• PROBLEM TO WORK ON:
Images should be omitted while the rest of the data is duplicated exactly.

[DATA LISTING Boundary: Start]

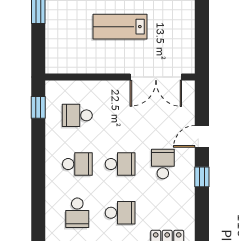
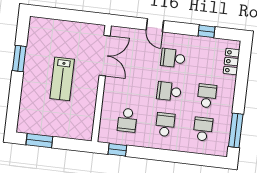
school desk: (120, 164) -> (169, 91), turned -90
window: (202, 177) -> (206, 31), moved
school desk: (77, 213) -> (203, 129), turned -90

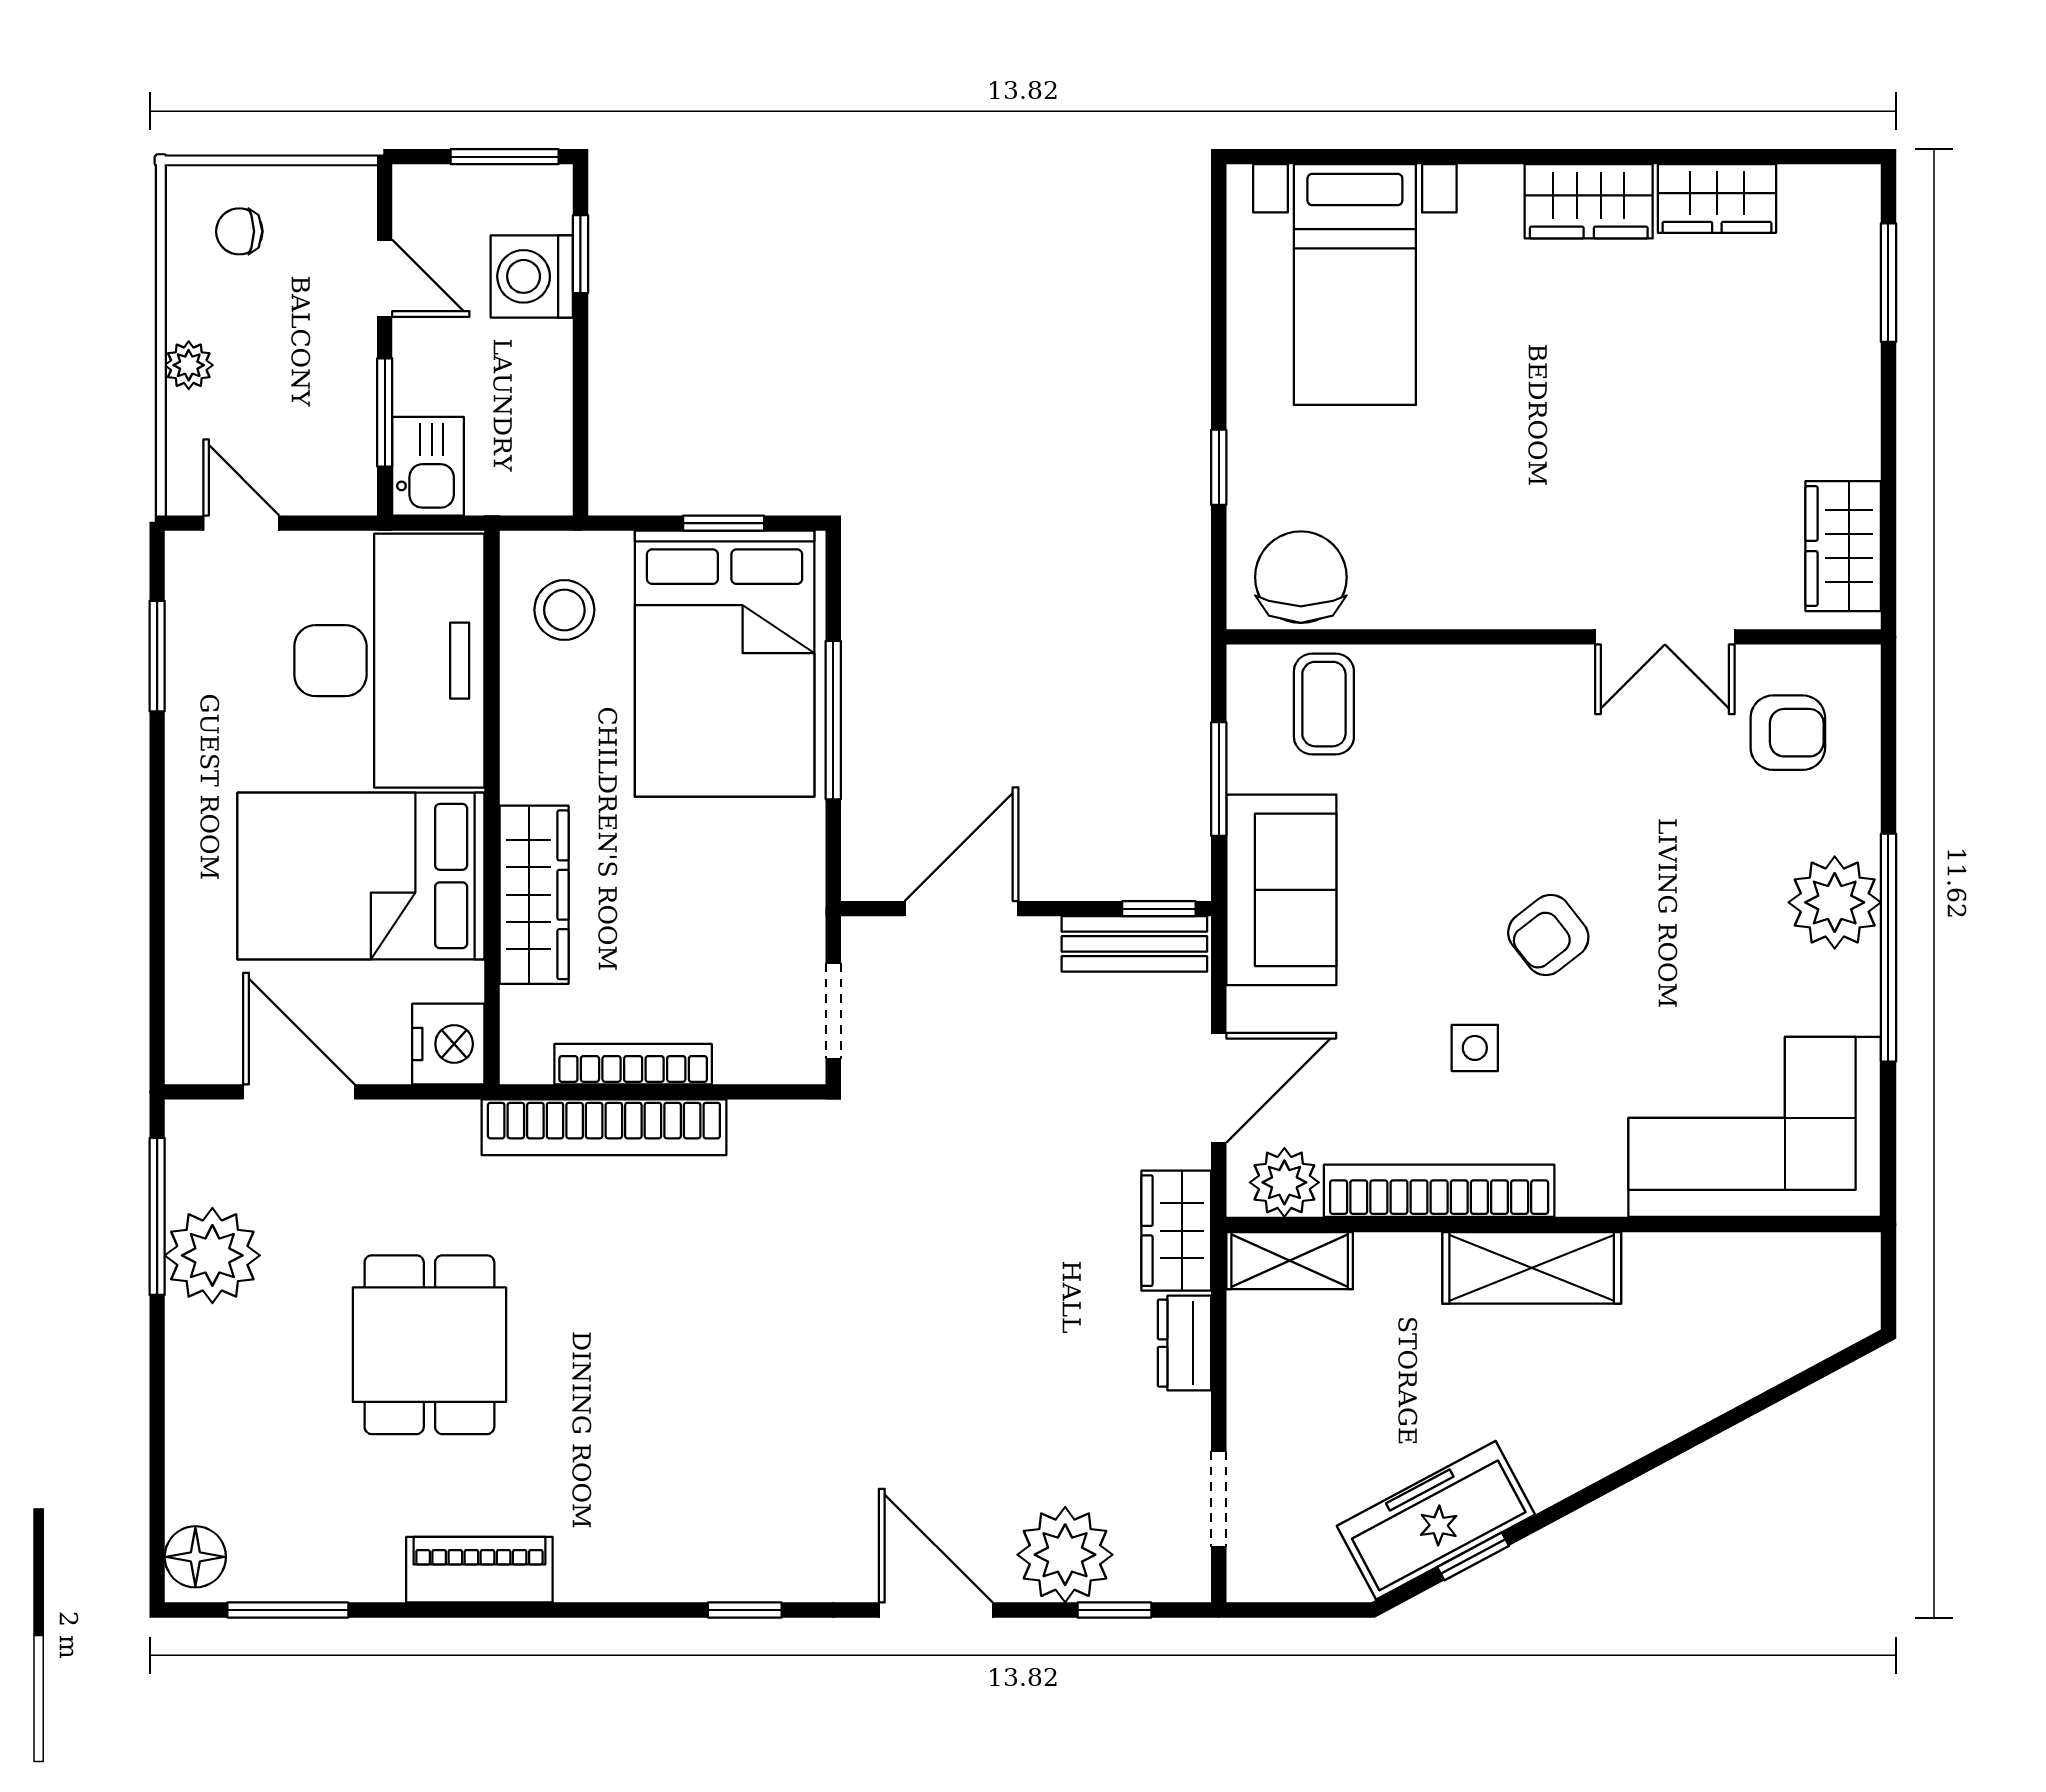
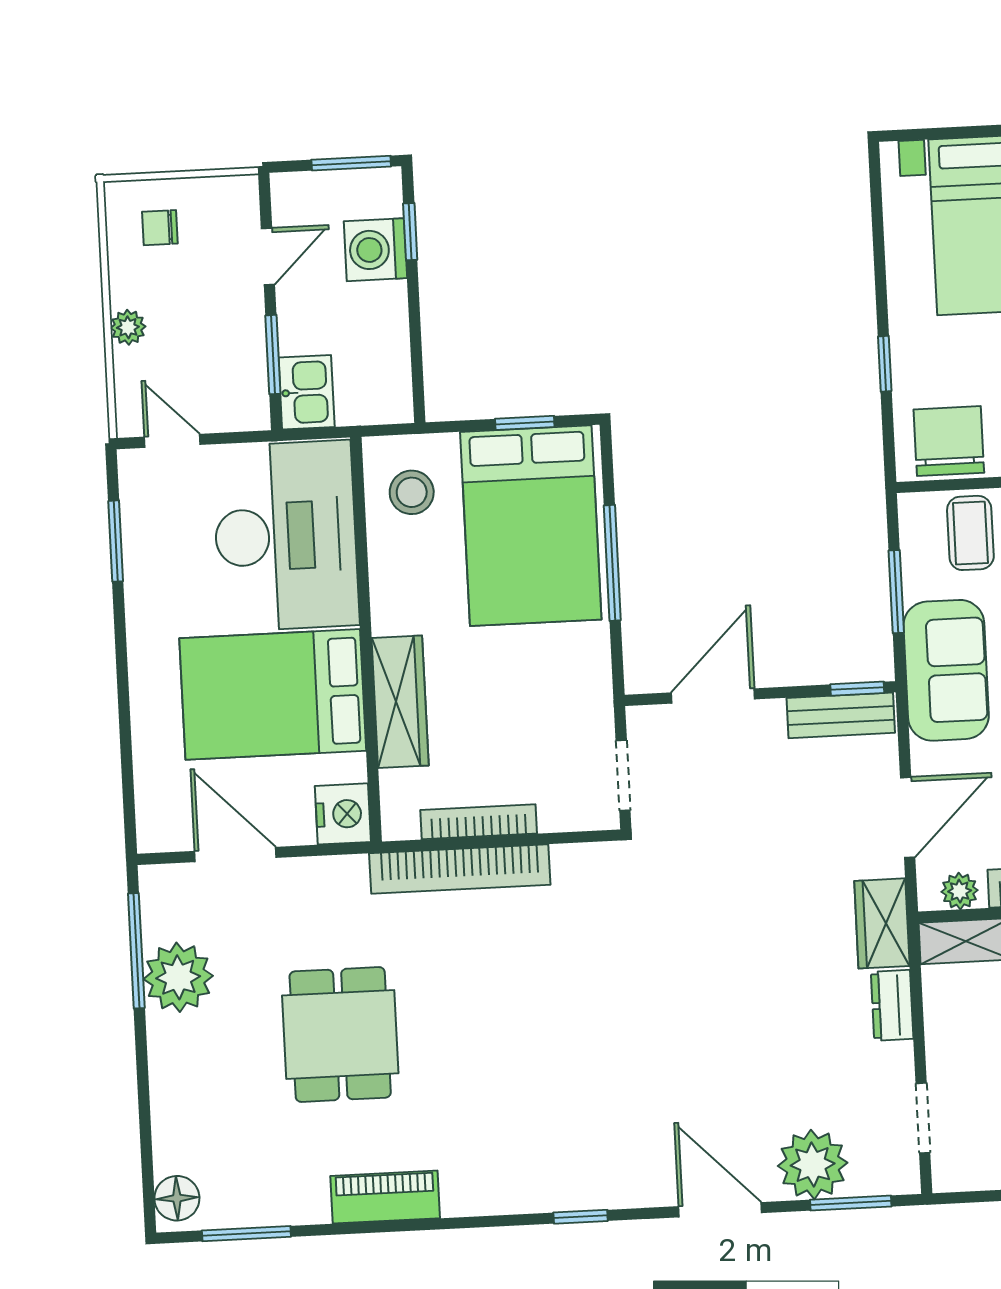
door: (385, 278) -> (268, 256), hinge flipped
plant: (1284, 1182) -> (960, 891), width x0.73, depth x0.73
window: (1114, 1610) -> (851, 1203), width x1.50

[DATA LISTING Boundary: End]

• ANSWER TO THIS TASK:
school desk: (120, 164) -> (169, 91), turned -90
window: (202, 177) -> (206, 31), moved
school desk: (77, 213) -> (203, 129), turned -90

door: (385, 278) -> (268, 256), hinge flipped
plant: (1284, 1182) -> (960, 891), width x0.73, depth x0.73
window: (1114, 1610) -> (851, 1203), width x1.50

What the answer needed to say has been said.